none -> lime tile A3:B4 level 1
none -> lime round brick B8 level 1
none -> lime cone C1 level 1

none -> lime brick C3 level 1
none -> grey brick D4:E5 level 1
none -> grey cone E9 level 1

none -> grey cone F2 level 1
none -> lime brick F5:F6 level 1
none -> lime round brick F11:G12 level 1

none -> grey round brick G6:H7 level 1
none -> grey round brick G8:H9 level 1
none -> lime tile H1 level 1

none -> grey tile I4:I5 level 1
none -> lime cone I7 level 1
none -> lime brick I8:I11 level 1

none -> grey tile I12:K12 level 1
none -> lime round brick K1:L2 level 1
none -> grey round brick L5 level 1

--*--

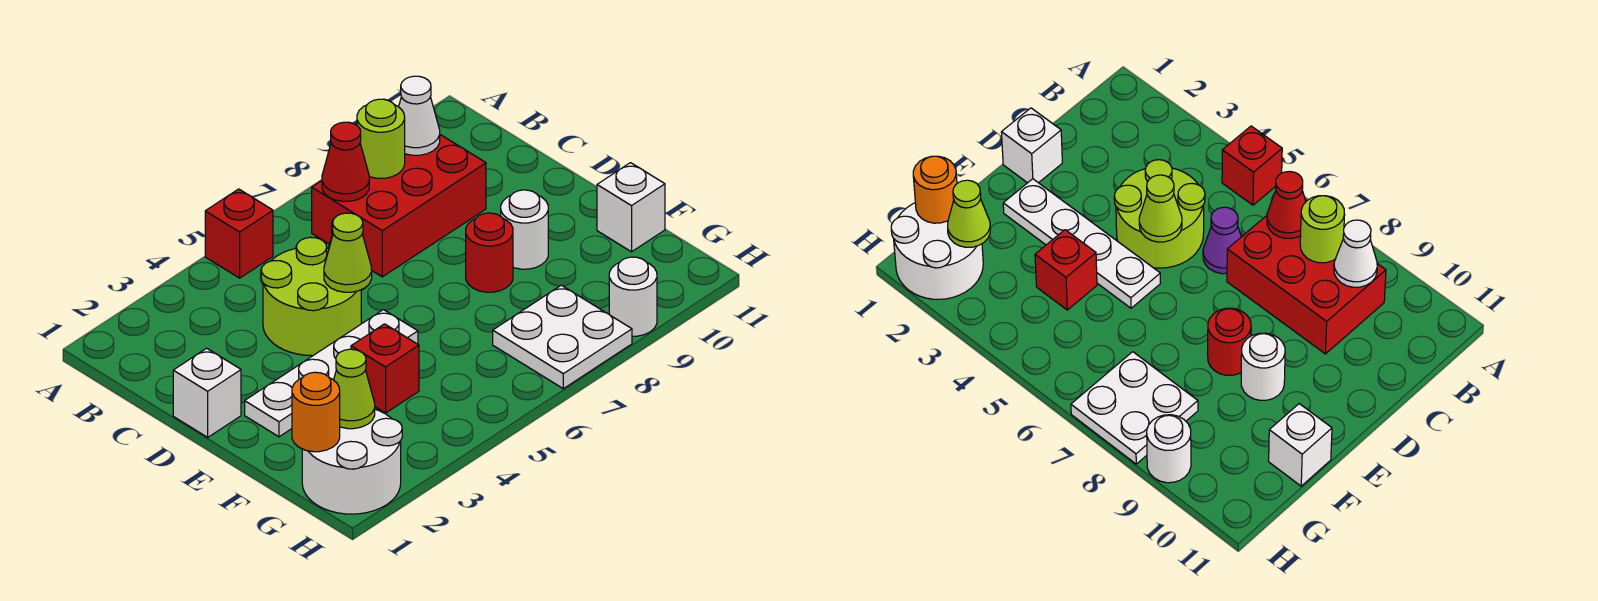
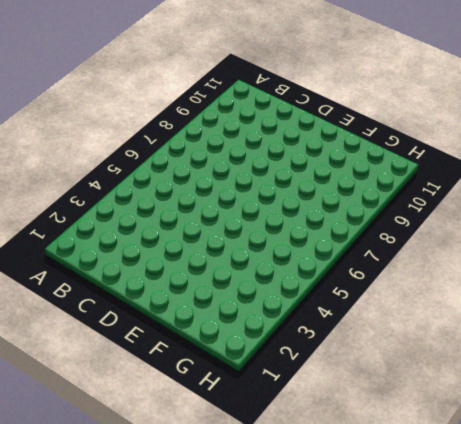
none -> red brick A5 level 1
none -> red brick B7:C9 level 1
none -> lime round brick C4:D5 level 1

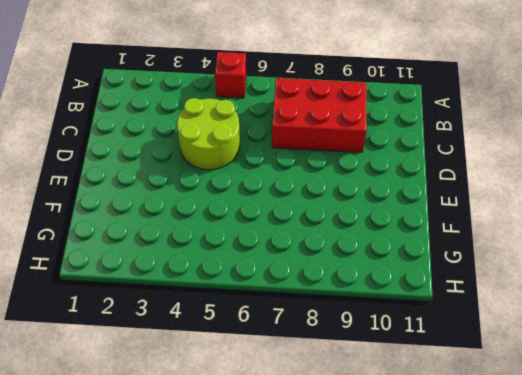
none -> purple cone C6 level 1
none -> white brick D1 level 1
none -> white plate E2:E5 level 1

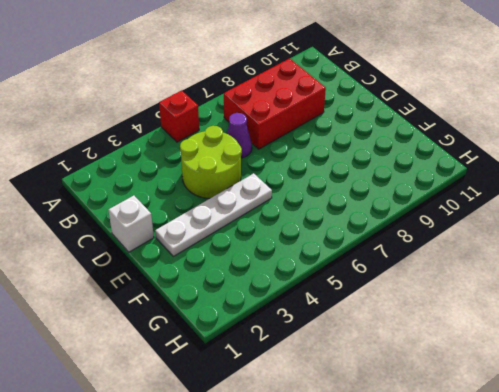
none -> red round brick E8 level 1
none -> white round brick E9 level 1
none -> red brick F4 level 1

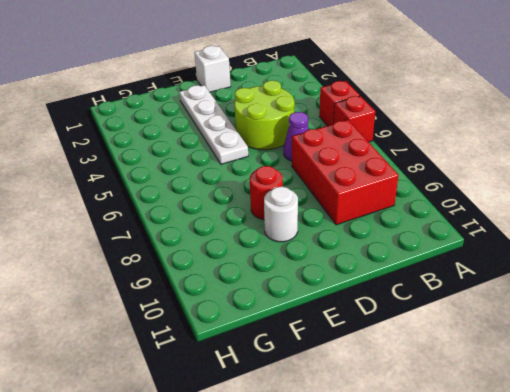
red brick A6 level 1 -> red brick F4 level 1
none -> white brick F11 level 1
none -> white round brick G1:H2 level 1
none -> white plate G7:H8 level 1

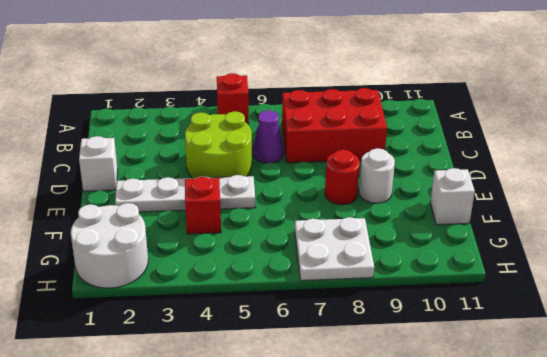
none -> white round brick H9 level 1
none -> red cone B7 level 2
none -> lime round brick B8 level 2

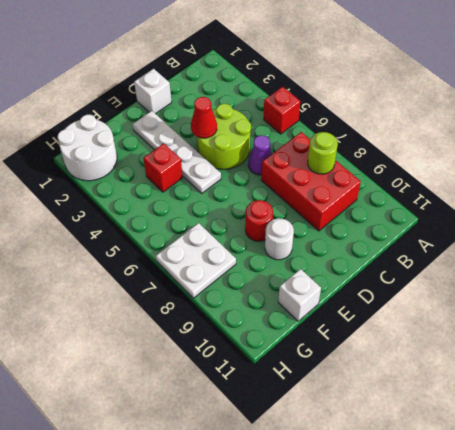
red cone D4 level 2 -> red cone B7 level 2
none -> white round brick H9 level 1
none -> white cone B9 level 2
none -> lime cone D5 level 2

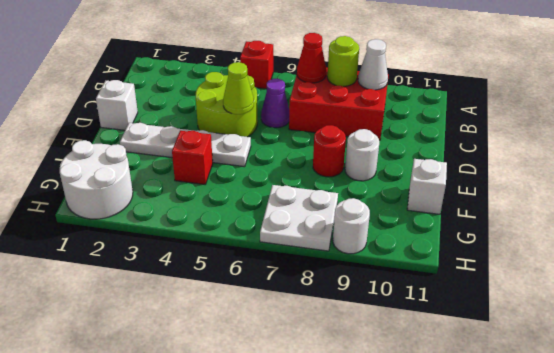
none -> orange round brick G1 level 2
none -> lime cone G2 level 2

--*--

Extract each line holding the word "cone" from the records.

none -> lime cone C1 level 1
none -> grey cone E9 level 1
none -> grey cone F2 level 1
none -> lime cone I7 level 1
none -> purple cone C6 level 1
none -> red cone B7 level 2
red cone D4 level 2 -> red cone B7 level 2
none -> white cone B9 level 2
none -> lime cone D5 level 2
none -> lime cone G2 level 2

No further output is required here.